Exercise goal: Return all of the data verbatim, dropping any picture.
Start of Collected data
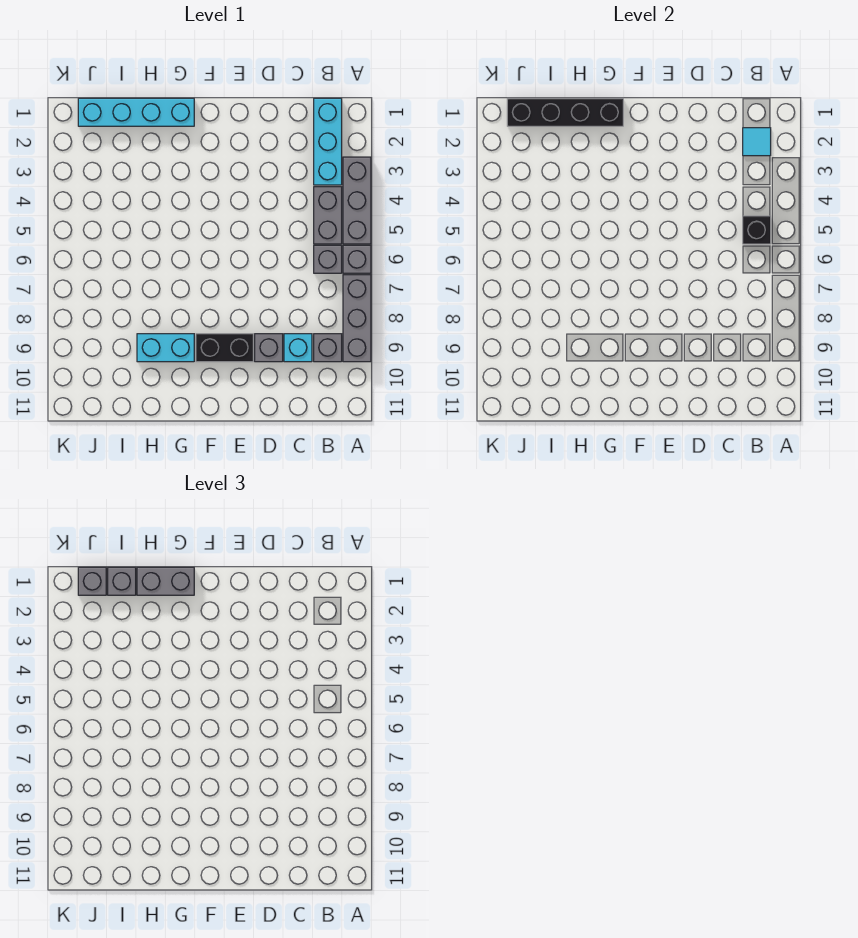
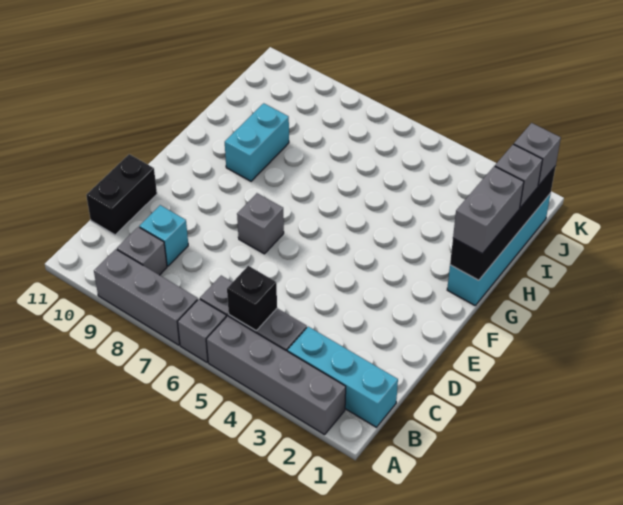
grey brick A3:A5 level 1 -> grey brick A2:A5 level 1
cyan tile B2 level 2 -> none
grey brick D9 level 1 -> grey brick E7 level 1
black brick E9:F9 level 1 -> black brick C11:D11 level 1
End of Collected data
Reply:
grey brick A3:A5 level 1 -> grey brick A2:A5 level 1
cyan tile B2 level 2 -> none
grey brick D9 level 1 -> grey brick E7 level 1
black brick E9:F9 level 1 -> black brick C11:D11 level 1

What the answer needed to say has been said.